Work item: Everything in the data that follows should be given again verbatim, except the images.

++++

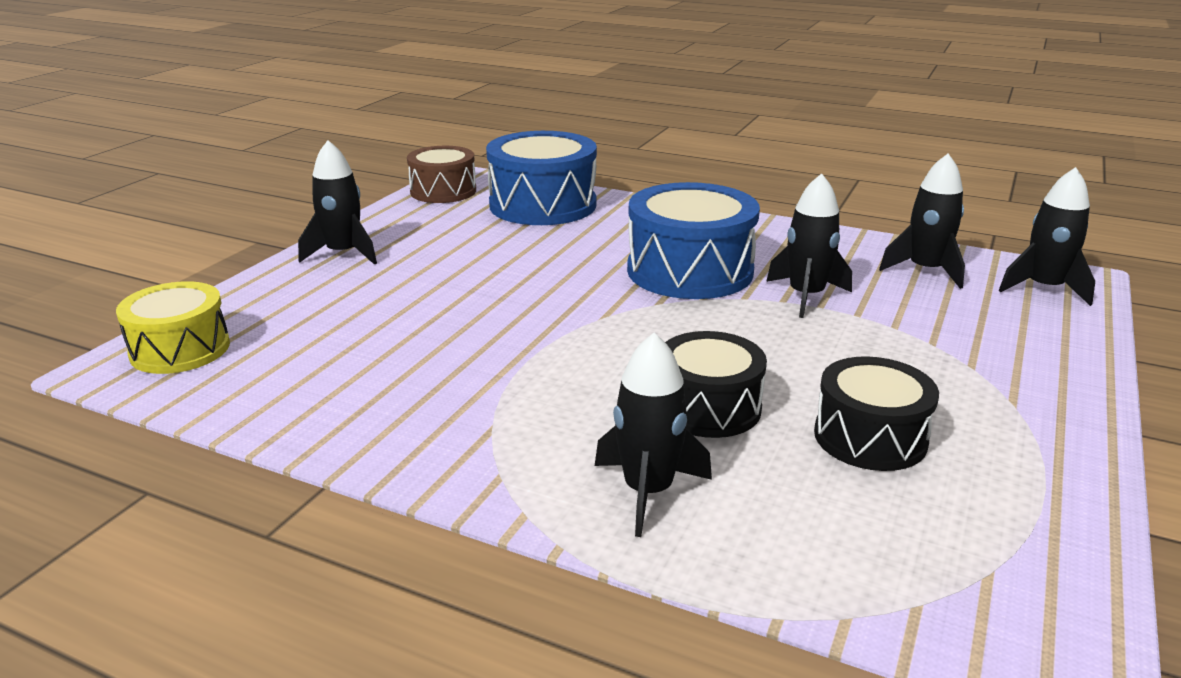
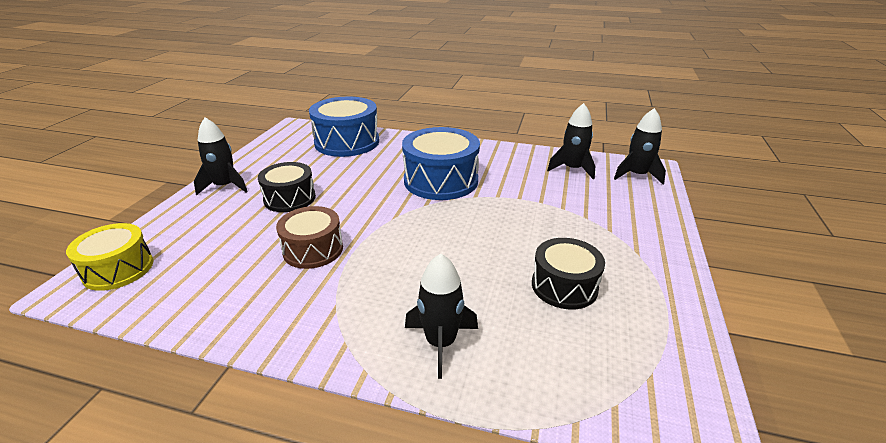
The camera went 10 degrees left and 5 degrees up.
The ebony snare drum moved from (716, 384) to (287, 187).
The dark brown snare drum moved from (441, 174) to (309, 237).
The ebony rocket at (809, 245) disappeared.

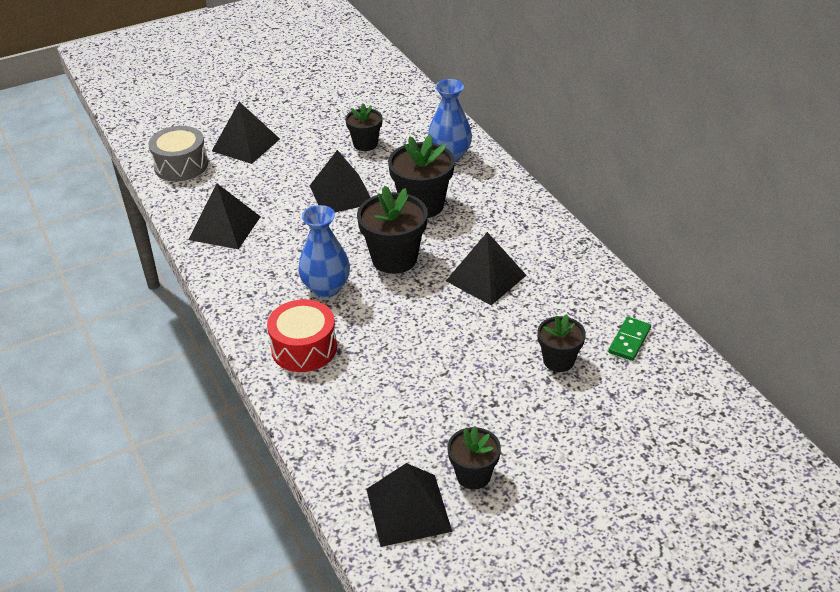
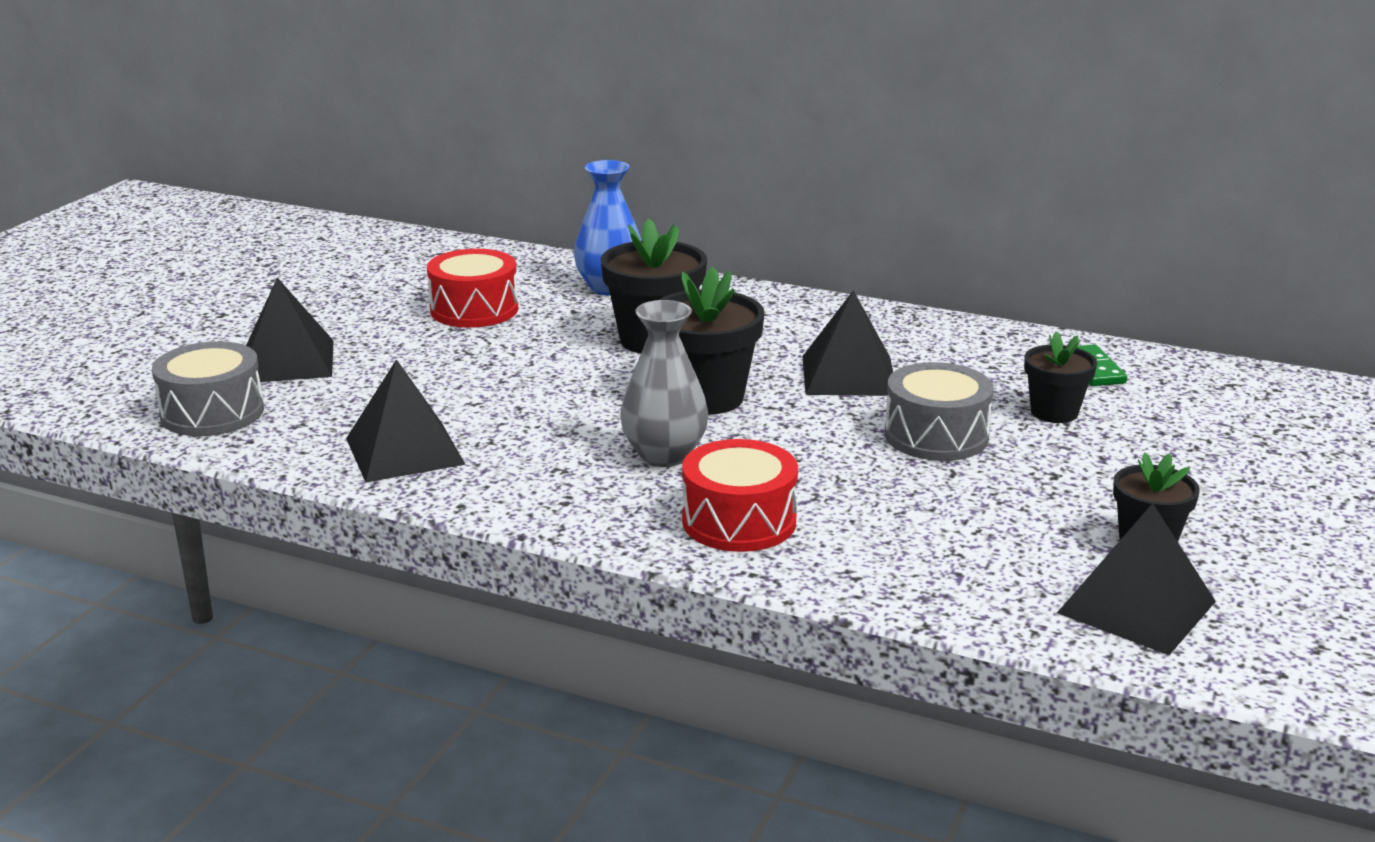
The camera went 40 degrees left and 15 degrees down.
The ebony plant pot at (364, 127) was replaced by the scarlet snare drum at (472, 288).
The blue vase at (324, 251) became the gray vase at (664, 383).
The gray snare drum at (939, 411) appeared.
The ebony solid pyramid at (340, 181) disappeared.

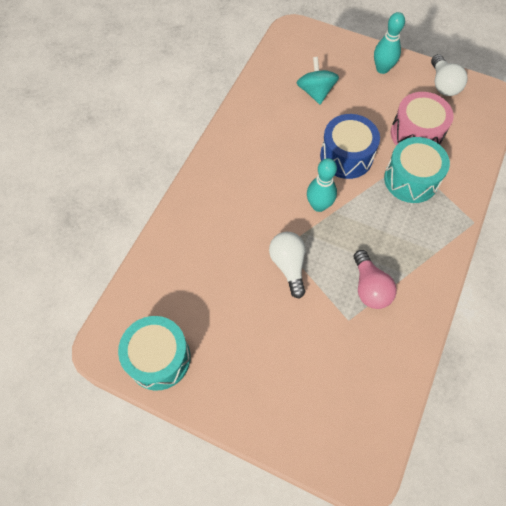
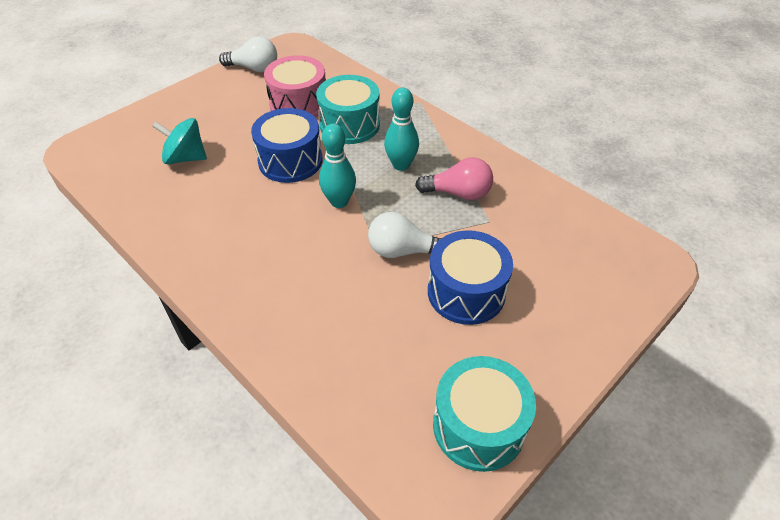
The camera went 70 degrees left and 15 degrees down.
The aqua skittle moved from (389, 43) to (401, 129).
The blue snare drum at (470, 277) appeared.

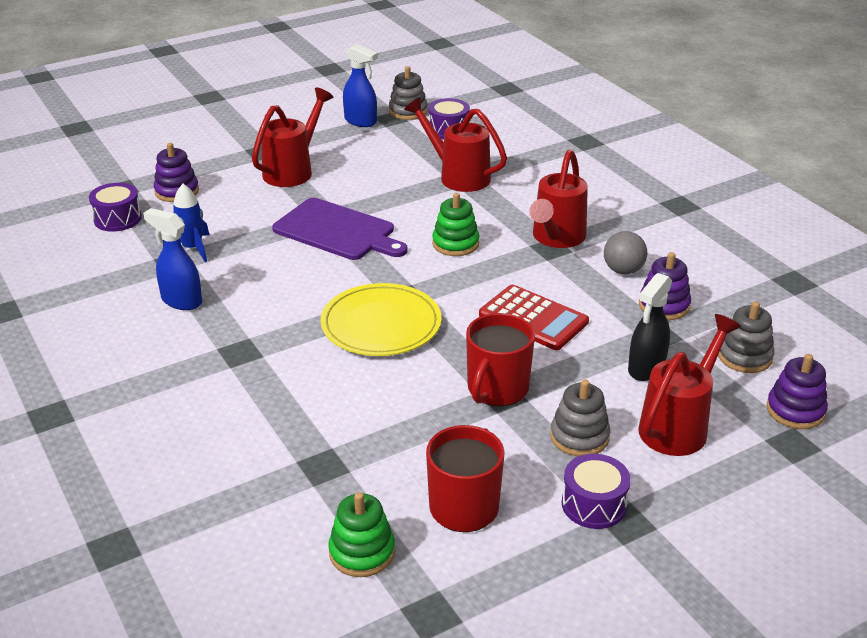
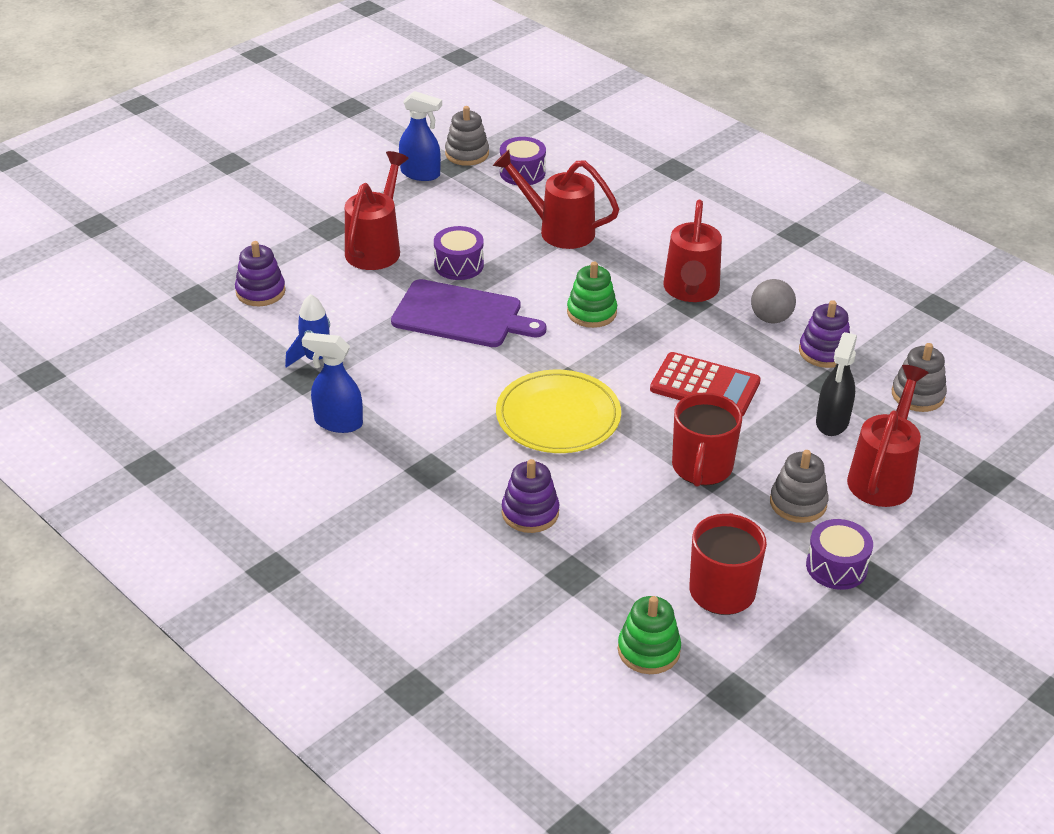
The camera went 15 degrees left and 5 degrees up.
The purple snare drum moved from (115, 207) to (459, 253).
The purple ring stacker moved from (797, 391) to (530, 496).

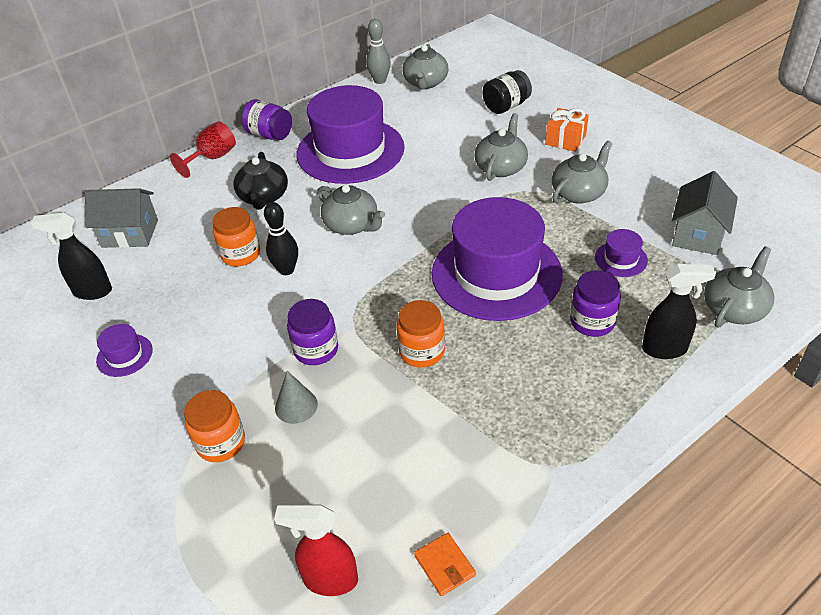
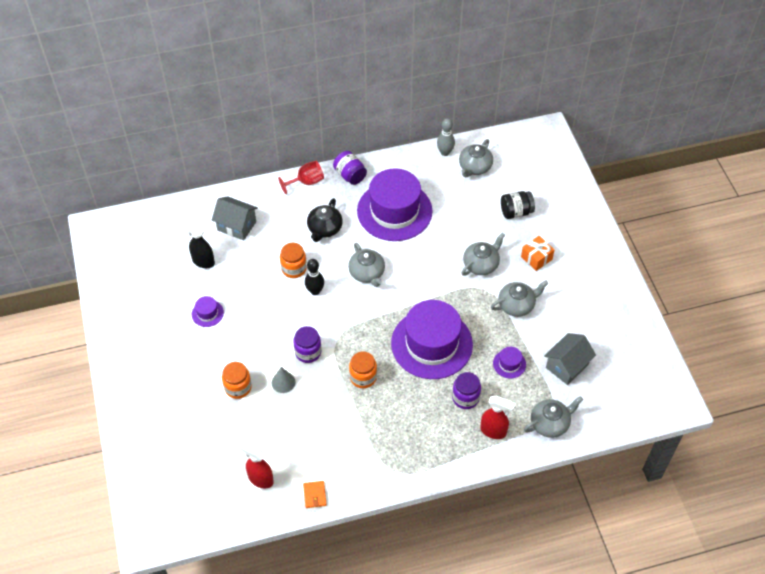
The camera went 20 degrees right and 10 degrees up.
The ebony spray cleaner at (679, 311) became the scarlet spray cleaner at (498, 417).

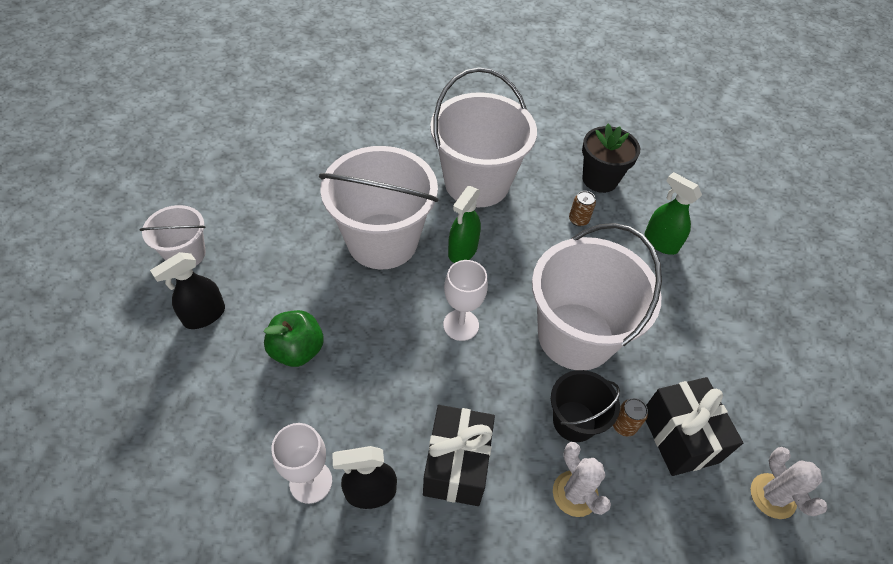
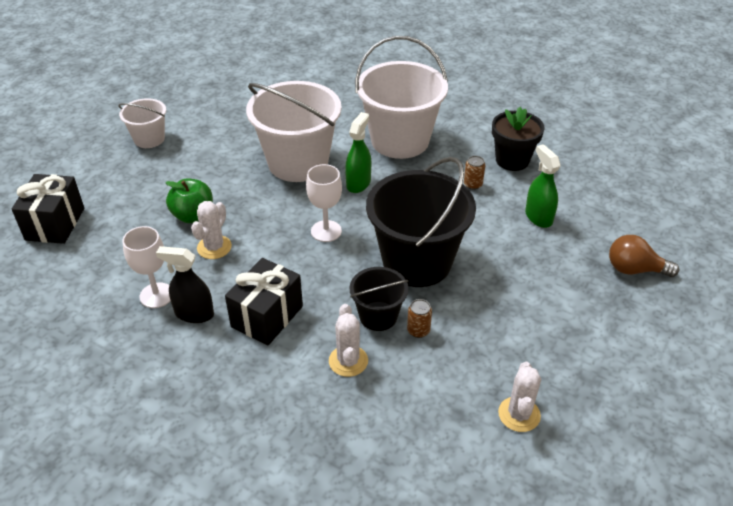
The camera went 25 degrees right and 10 degrees down.
The ebony wrapped gift moved from (694, 426) to (48, 209).
The white saguaro cactus at (211, 230) appeared.
The green spray cleaner at (464, 224) turned 150 degrees clockwise.
The white bucket at (597, 296) became the ebony bucket at (421, 222).
The dark brown bulb at (644, 256) appeared.
The ebony spray cleaner at (187, 290) disappeared.

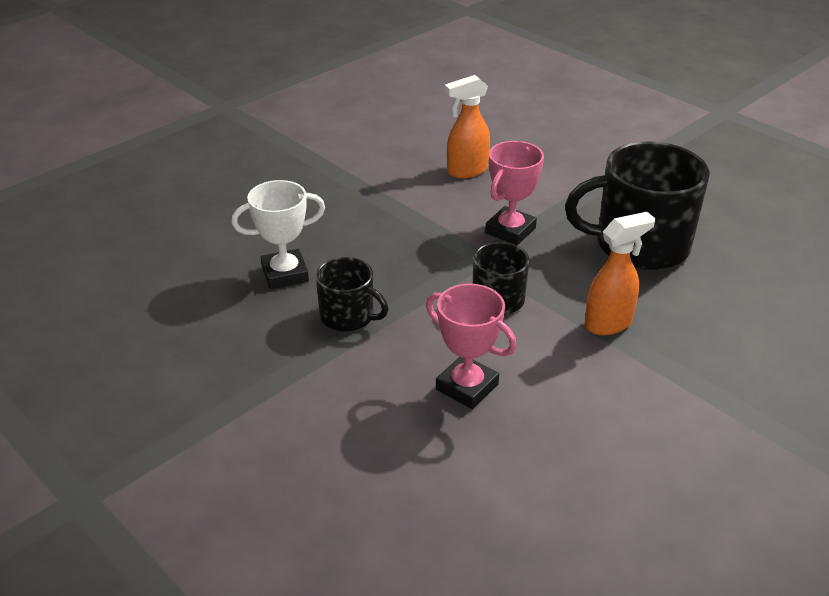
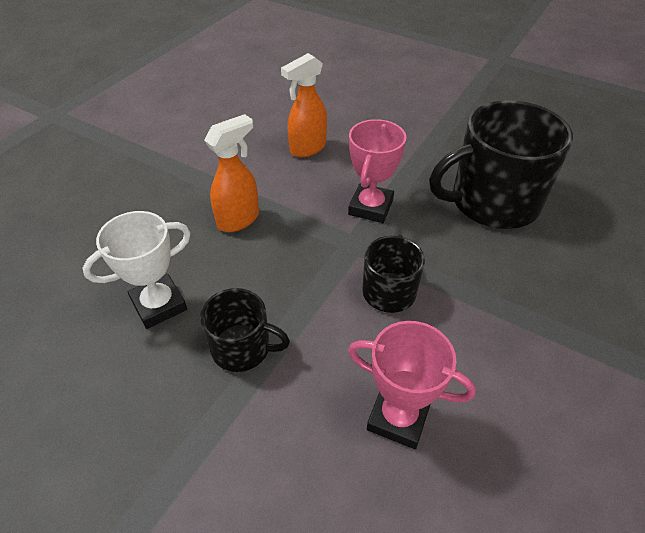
The camera went 15 degrees left and 10 degrees up.
The orange-coloured spray cleaner moved from (619, 273) to (231, 173).

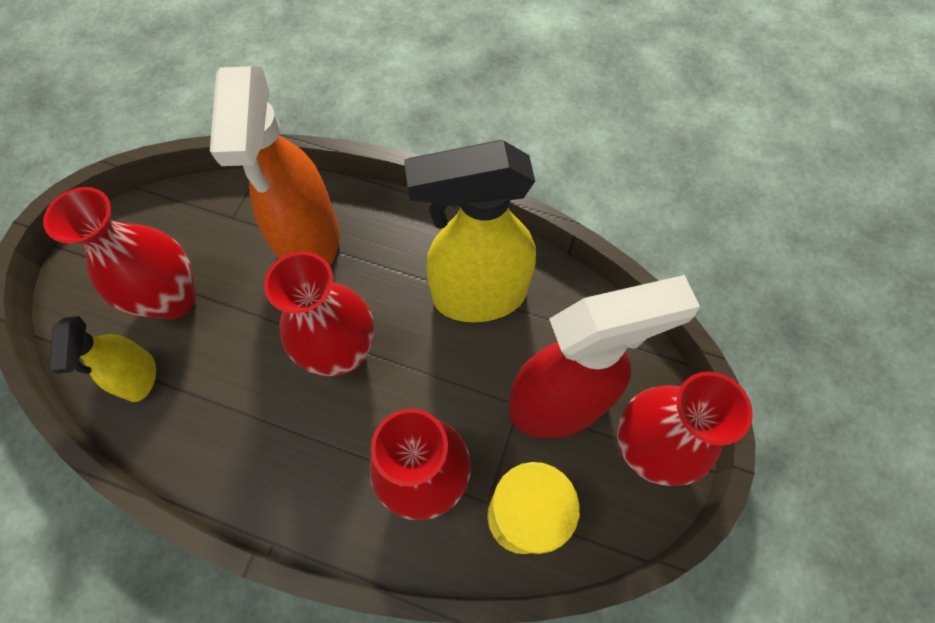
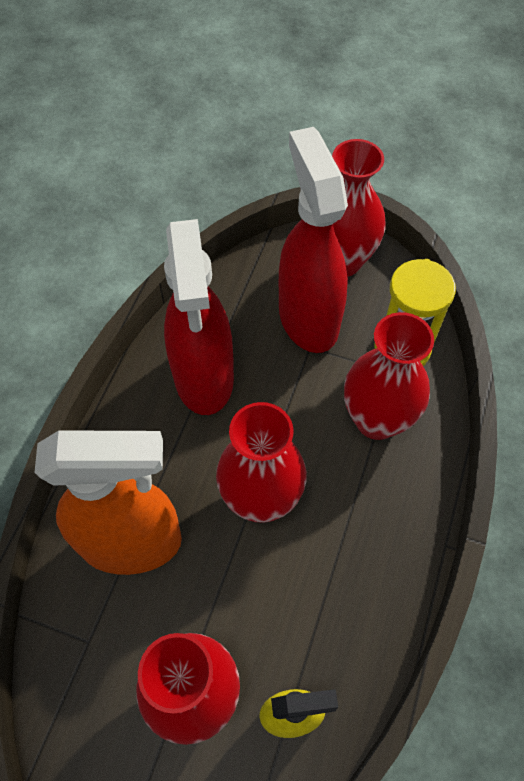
The camera went 90 degrees left and 5 degrees down.
The bright yellow spray cleaner at (470, 231) became the scarlet spray cleaner at (199, 317).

++++

Answer space:
The camera went 10 degrees left and 5 degrees up.
The ebony snare drum moved from (716, 384) to (287, 187).
The dark brown snare drum moved from (441, 174) to (309, 237).
The ebony rocket at (809, 245) disappeared.

The camera went 40 degrees left and 15 degrees down.
The ebony plant pot at (364, 127) was replaced by the scarlet snare drum at (472, 288).
The blue vase at (324, 251) became the gray vase at (664, 383).
The gray snare drum at (939, 411) appeared.
The ebony solid pyramid at (340, 181) disappeared.

The camera went 70 degrees left and 15 degrees down.
The aqua skittle moved from (389, 43) to (401, 129).
The blue snare drum at (470, 277) appeared.

The camera went 15 degrees left and 5 degrees up.
The purple snare drum moved from (115, 207) to (459, 253).
The purple ring stacker moved from (797, 391) to (530, 496).

The camera went 20 degrees right and 10 degrees up.
The ebony spray cleaner at (679, 311) became the scarlet spray cleaner at (498, 417).

The camera went 25 degrees right and 10 degrees down.
The ebony wrapped gift moved from (694, 426) to (48, 209).
The white saguaro cactus at (211, 230) appeared.
The green spray cleaner at (464, 224) turned 150 degrees clockwise.
The white bucket at (597, 296) became the ebony bucket at (421, 222).
The dark brown bulb at (644, 256) appeared.
The ebony spray cleaner at (187, 290) disappeared.

The camera went 15 degrees left and 10 degrees up.
The orange-coloured spray cleaner moved from (619, 273) to (231, 173).

The camera went 90 degrees left and 5 degrees down.
The bright yellow spray cleaner at (470, 231) became the scarlet spray cleaner at (199, 317).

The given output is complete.